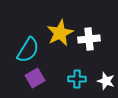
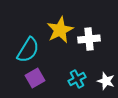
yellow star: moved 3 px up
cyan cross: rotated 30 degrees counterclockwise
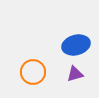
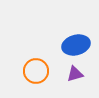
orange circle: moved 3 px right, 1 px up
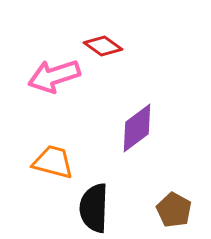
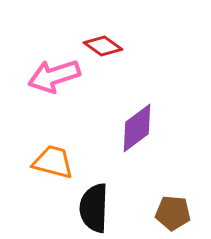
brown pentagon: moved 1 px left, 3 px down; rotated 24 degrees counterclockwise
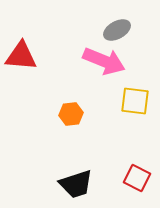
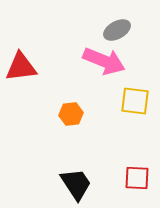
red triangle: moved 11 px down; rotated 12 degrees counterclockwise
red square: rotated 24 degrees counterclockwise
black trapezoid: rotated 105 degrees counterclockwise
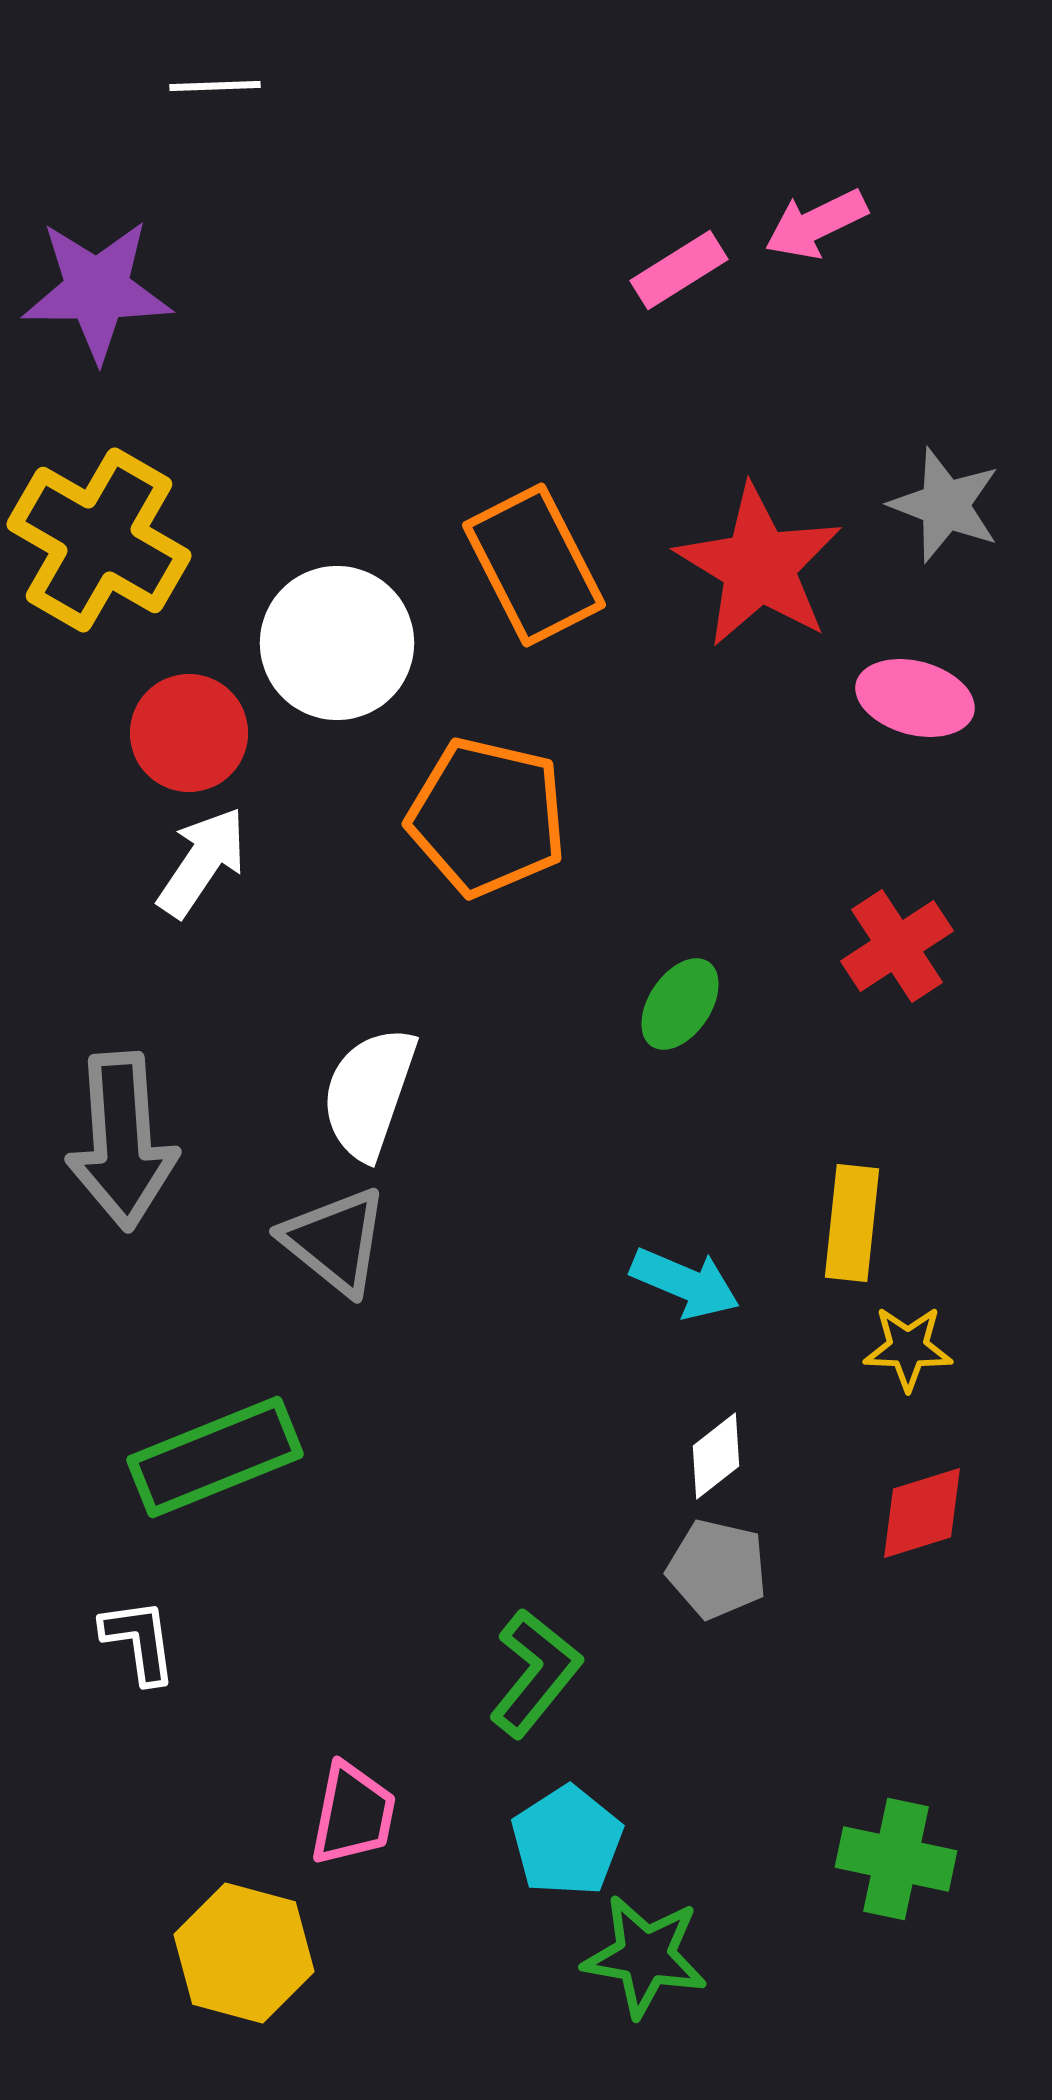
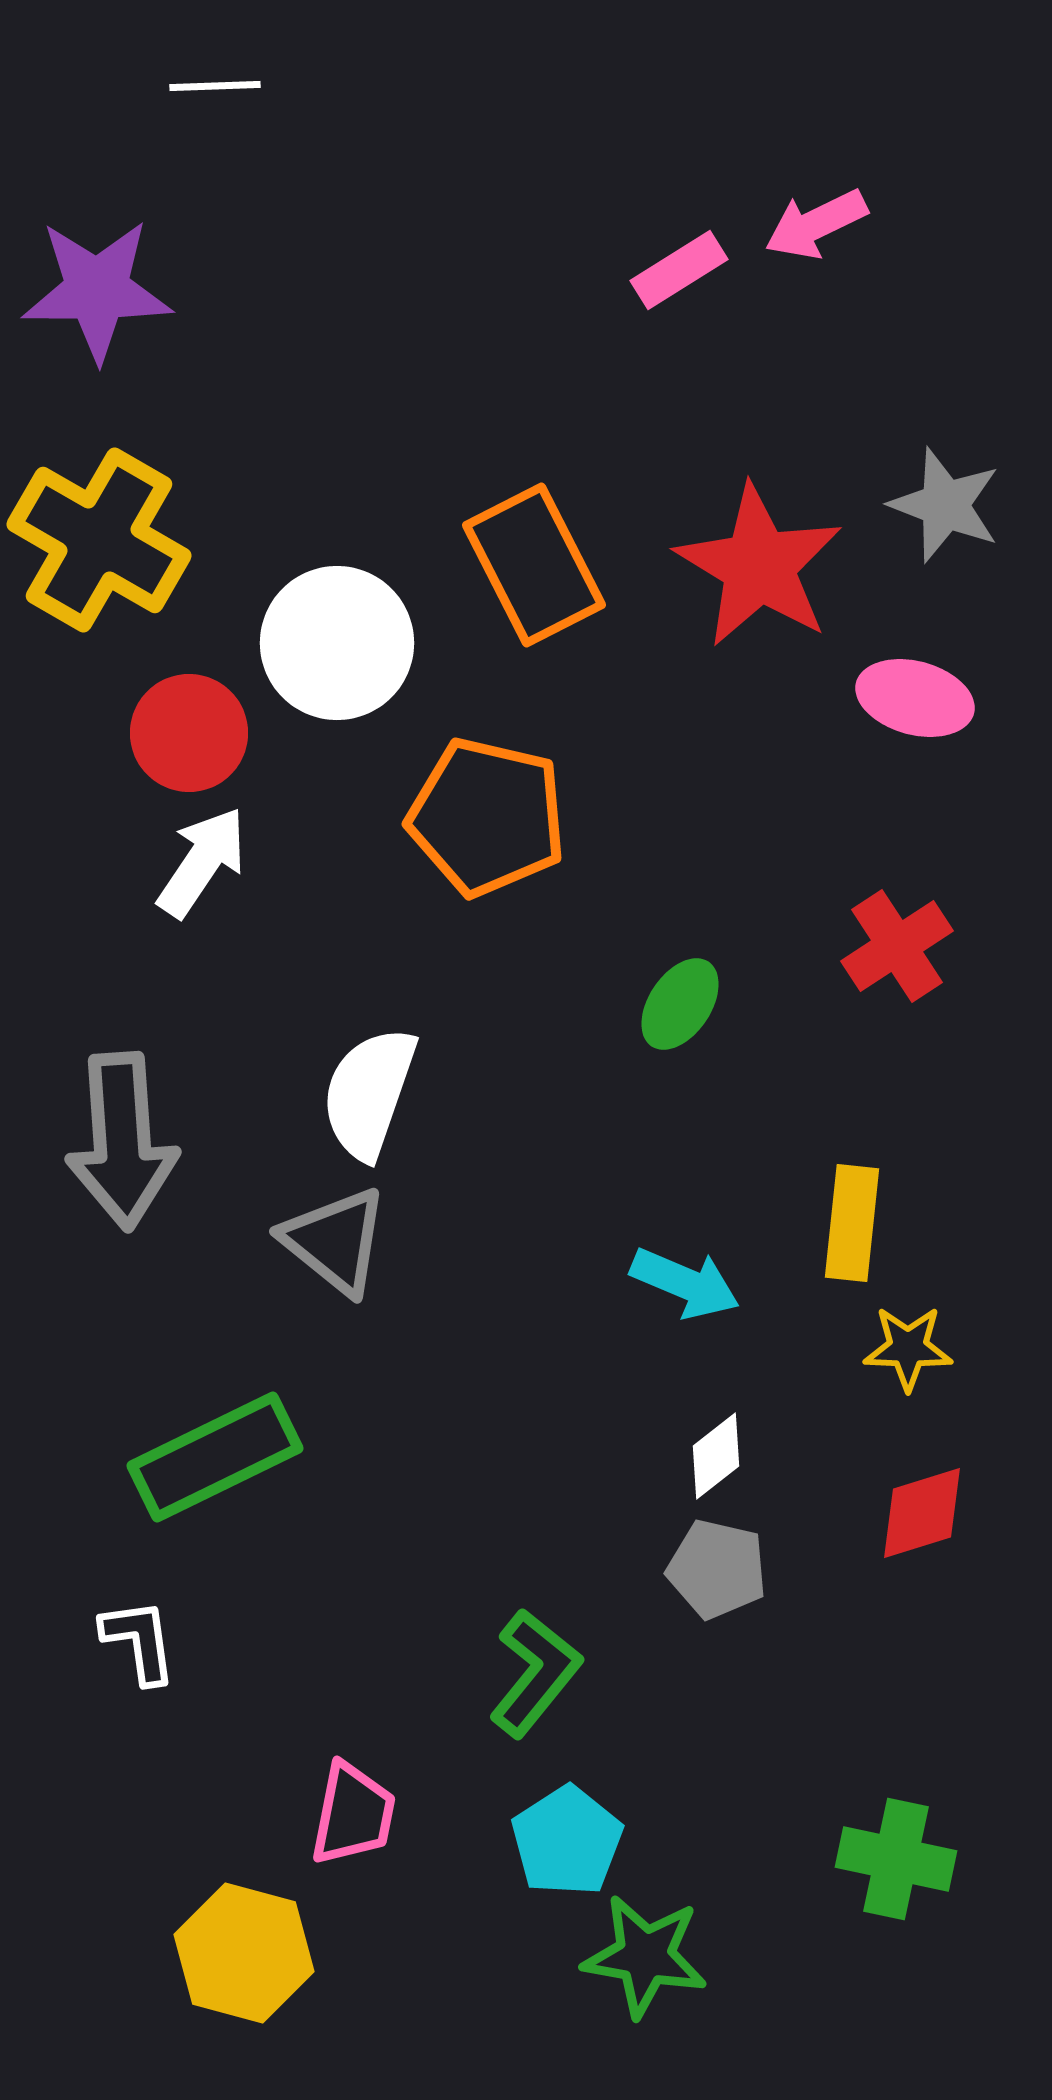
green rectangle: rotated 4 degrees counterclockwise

__WHAT TO DO__
Nothing in the entries above should change when they are printed again, except that the pictures are dropped.

__YOUR SOLUTION__
yellow star: moved 3 px up
cyan cross: rotated 30 degrees counterclockwise
orange circle: moved 3 px right, 1 px up
brown pentagon: moved 1 px left, 3 px down; rotated 24 degrees counterclockwise
red triangle: moved 11 px down; rotated 12 degrees counterclockwise
red square: rotated 24 degrees counterclockwise
black trapezoid: rotated 105 degrees counterclockwise
green rectangle: rotated 4 degrees counterclockwise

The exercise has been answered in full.